[Difference listings]
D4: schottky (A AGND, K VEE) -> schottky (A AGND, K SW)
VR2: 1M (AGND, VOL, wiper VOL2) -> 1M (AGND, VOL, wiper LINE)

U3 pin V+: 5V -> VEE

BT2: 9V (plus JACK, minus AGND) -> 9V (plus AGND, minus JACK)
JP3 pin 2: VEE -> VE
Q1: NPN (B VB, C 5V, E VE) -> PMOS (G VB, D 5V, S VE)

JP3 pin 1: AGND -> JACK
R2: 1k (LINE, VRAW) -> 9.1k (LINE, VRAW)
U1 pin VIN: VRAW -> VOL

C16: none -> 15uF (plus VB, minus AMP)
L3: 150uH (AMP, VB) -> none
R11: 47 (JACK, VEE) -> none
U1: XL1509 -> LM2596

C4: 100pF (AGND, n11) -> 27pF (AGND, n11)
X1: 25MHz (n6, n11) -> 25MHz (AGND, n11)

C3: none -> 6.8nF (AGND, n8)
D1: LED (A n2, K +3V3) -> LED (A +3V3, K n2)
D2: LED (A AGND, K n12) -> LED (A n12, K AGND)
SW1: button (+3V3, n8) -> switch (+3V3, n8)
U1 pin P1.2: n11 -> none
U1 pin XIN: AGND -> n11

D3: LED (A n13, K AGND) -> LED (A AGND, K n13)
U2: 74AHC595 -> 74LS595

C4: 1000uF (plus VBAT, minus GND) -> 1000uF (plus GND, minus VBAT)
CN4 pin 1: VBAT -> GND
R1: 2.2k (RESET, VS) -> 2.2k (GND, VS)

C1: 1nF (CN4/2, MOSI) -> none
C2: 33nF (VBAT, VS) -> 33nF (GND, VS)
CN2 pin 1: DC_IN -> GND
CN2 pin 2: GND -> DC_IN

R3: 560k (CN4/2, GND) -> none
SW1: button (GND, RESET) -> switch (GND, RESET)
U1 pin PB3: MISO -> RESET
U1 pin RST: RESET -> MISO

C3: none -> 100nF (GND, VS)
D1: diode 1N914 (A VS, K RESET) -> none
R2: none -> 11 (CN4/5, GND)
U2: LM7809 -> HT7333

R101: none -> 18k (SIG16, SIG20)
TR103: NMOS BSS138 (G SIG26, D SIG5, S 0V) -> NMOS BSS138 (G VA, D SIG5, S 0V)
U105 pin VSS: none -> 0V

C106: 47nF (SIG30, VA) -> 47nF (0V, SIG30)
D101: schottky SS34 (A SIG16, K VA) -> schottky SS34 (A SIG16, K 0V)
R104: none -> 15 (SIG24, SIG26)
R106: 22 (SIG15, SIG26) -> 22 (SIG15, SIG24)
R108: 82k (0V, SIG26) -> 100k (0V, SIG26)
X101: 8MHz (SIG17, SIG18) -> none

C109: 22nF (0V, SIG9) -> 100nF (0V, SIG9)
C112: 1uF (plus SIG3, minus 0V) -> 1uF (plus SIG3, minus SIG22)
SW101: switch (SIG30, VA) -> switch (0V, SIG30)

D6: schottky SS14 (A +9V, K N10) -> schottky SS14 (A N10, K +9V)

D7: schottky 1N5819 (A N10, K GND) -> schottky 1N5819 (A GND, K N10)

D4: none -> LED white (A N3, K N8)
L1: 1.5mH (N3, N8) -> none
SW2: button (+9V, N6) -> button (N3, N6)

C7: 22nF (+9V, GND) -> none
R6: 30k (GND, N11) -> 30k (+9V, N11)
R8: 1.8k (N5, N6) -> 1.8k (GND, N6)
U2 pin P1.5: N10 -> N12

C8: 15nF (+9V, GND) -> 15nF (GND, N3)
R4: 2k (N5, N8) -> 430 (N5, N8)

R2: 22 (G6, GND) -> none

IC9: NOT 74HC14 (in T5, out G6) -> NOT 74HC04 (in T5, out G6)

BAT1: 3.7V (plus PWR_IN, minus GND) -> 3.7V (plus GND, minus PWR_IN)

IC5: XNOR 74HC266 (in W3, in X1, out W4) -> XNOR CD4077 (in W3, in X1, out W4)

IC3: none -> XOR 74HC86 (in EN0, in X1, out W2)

• What you will do: For the string "schottky", search the preceding data and copy every line that includes it.

• Your solution:
D4: schottky (A AGND, K VEE) -> schottky (A AGND, K SW)
D101: schottky SS34 (A SIG16, K VA) -> schottky SS34 (A SIG16, K 0V)
D6: schottky SS14 (A +9V, K N10) -> schottky SS14 (A N10, K +9V)
D7: schottky 1N5819 (A N10, K GND) -> schottky 1N5819 (A GND, K N10)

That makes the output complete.